(Collection entries)
════════════════
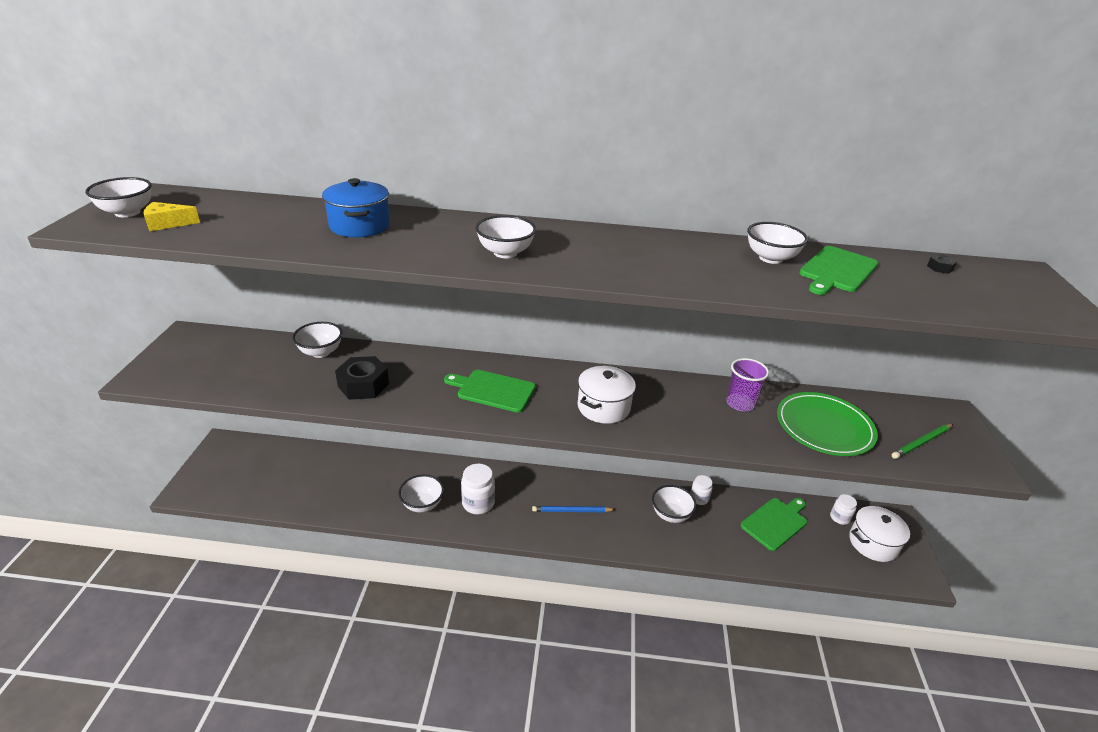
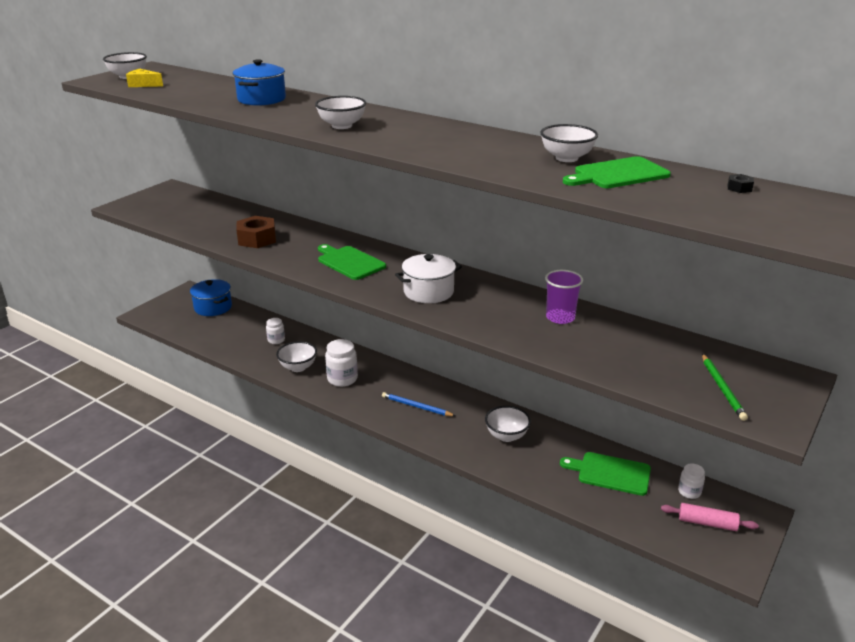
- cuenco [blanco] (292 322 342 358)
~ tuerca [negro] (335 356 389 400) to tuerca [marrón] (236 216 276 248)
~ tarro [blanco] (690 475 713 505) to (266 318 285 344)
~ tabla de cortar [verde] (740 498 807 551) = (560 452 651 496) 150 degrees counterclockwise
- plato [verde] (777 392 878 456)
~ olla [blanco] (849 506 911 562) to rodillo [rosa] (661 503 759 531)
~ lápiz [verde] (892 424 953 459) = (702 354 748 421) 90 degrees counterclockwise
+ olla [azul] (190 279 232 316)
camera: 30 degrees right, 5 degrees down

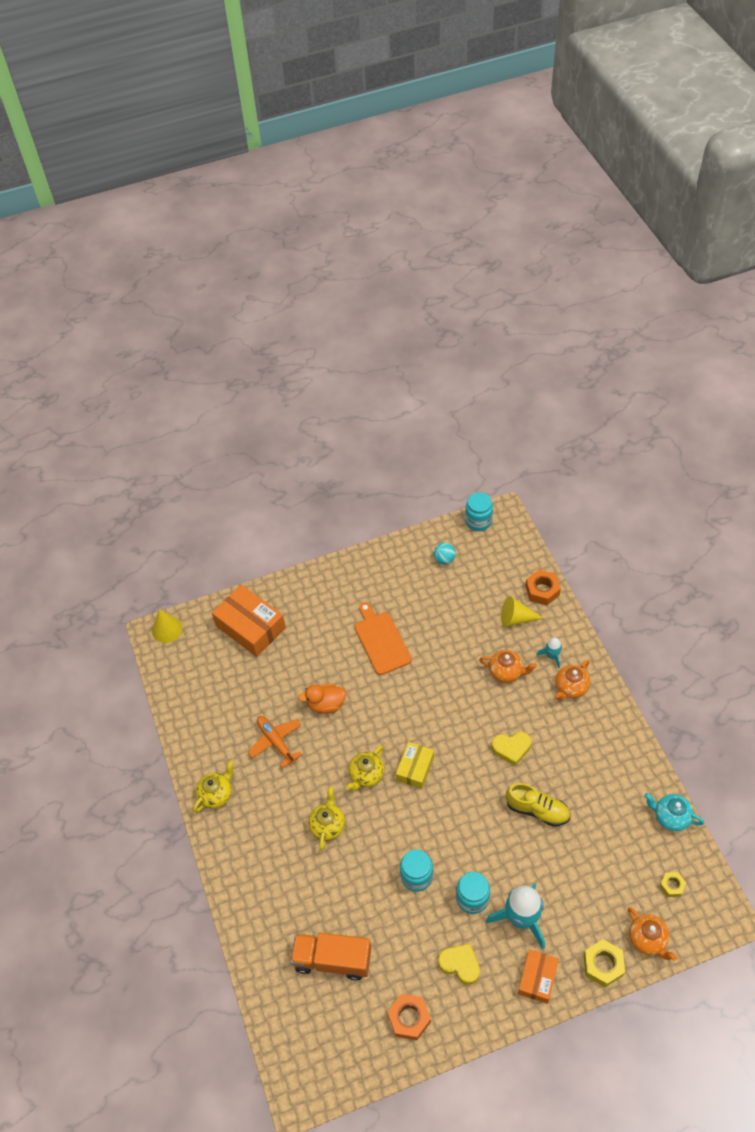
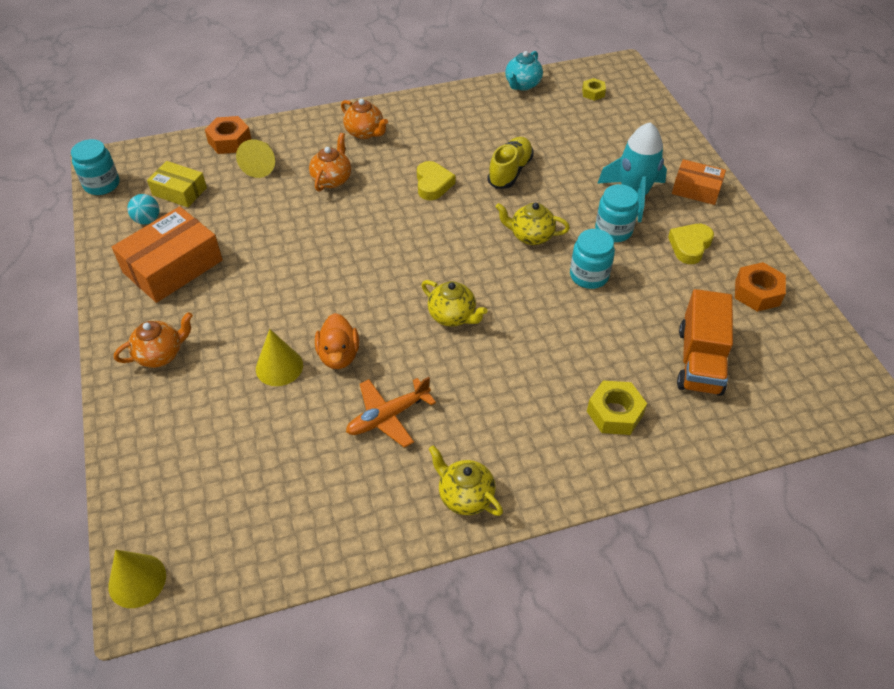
~ caja [naranja] (212 585 286 657) to (112 206 223 303)
~ tetera [amarillo] (308 786 345 850) to (496 203 570 245)
- tabla de cortar [naranja] (355 602 412 675)
~ caja [amarillo] (396 742 434 789) to (147 161 207 207)
- cohete [turquesa] (537 637 562 668)
~ tuerca [amarillo] (584 939 625 987) to (587 380 647 435)
~ tetera [naranja] (628 908 677 961) to (114 312 193 368)
+ cono [amarillo] (256 329 303 386)
camera: 90 degrees left, 5 degrees down

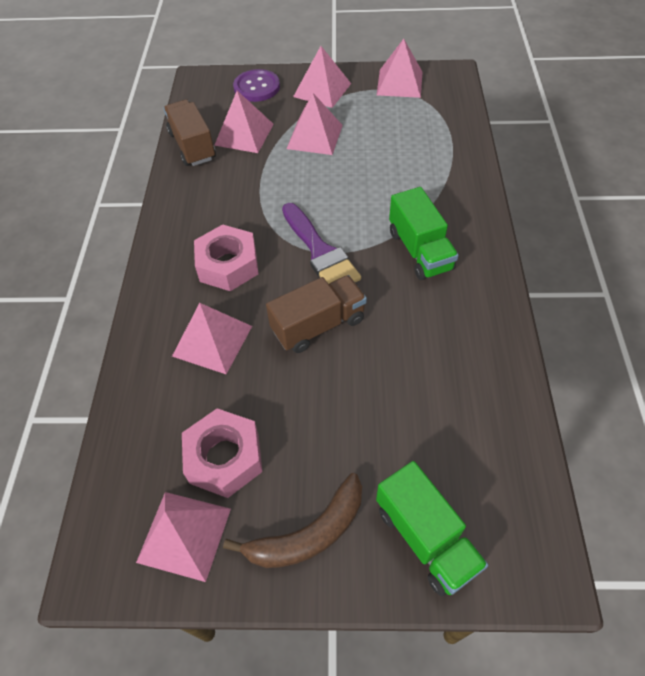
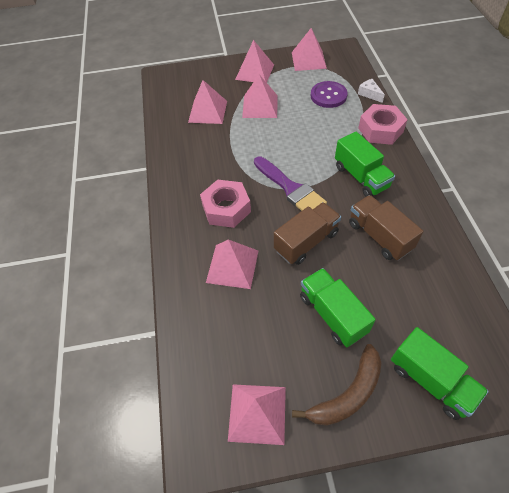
~ camión [marrón] (164 100 216 166) to (349 195 423 260)
~ tuerca [rosa] (182 408 263 498) to (358 104 408 145)
~ botón [morado] (233 69 280 102) to (311 81 348 108)
+ camión [verde] (300 268 376 347)
+ queso [blanco] (358 79 385 103)
camera: 10 degrees left, 0 degrees up

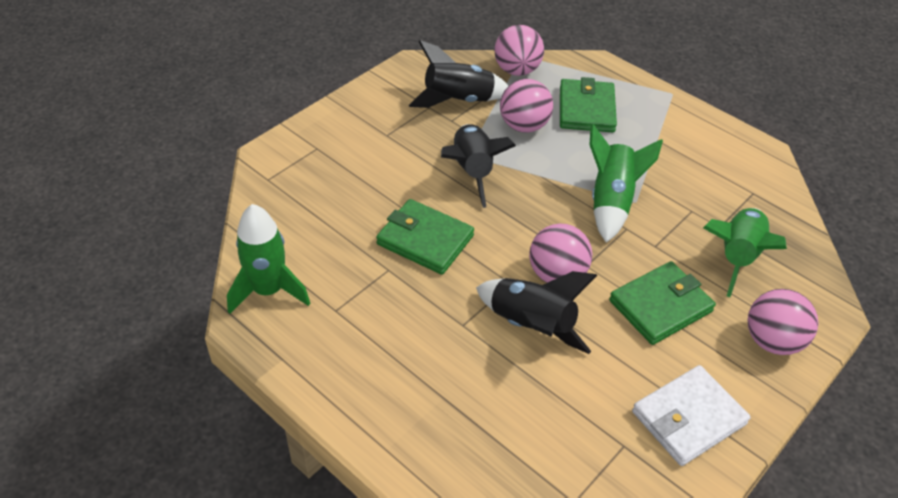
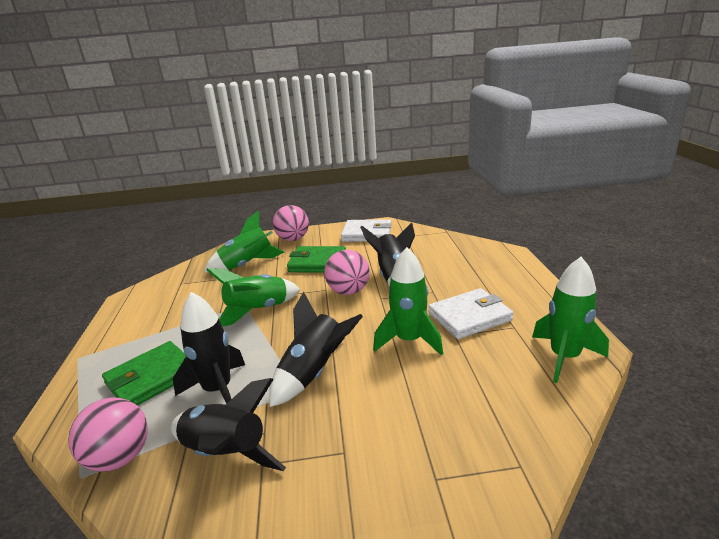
~ cartera [verde] (376 199 474 275) to cohete [verde] (373 247 443 355)
~ pelota [rosa] (500 79 553 133) to cohete [negro] (173 292 245 404)
+ cartera [blanco] (428 288 514 339)
camera: 135 degrees left, 20 degrees down

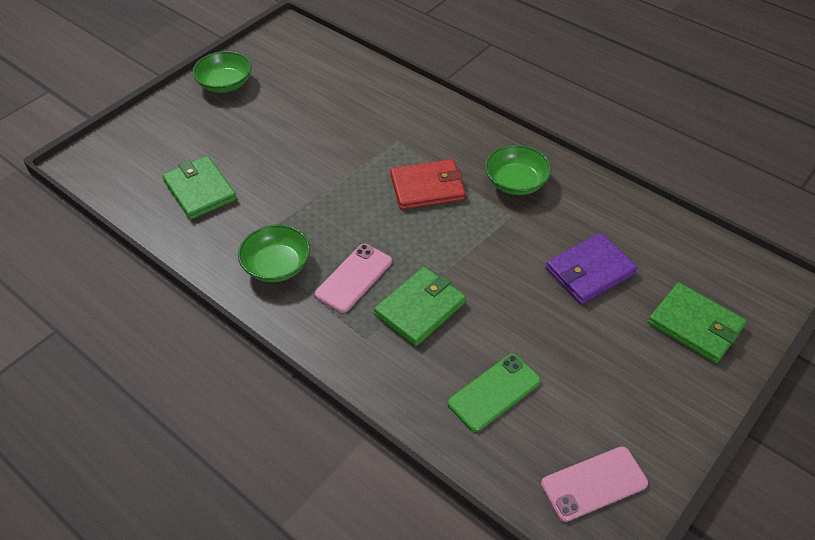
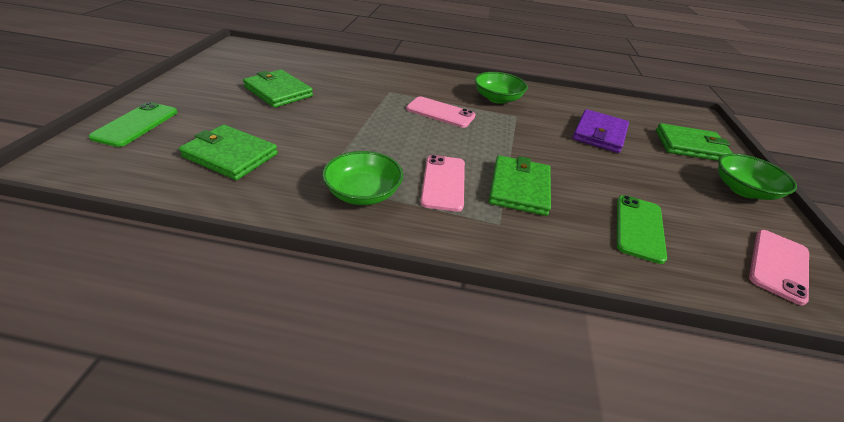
~ cuenco [verde] (192 51 252 93) to (718 153 797 200)
~ cartera [rojo] (390 159 466 210) to móvil [rosa] (406 96 476 128)
+ móvil [verde] (89 102 177 147)
+ cartera [verde] (243 70 313 108)
camera: 35 degrees left, 10 degrees down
════════════════
▶ _What this task involves_: Write out, without alteration, the line that contains "70 313 108)" and all subsequent lines down to the end of the data above.

▶ _Solution to the exercise_:
+ cartera [verde] (243 70 313 108)
camera: 35 degrees left, 10 degrees down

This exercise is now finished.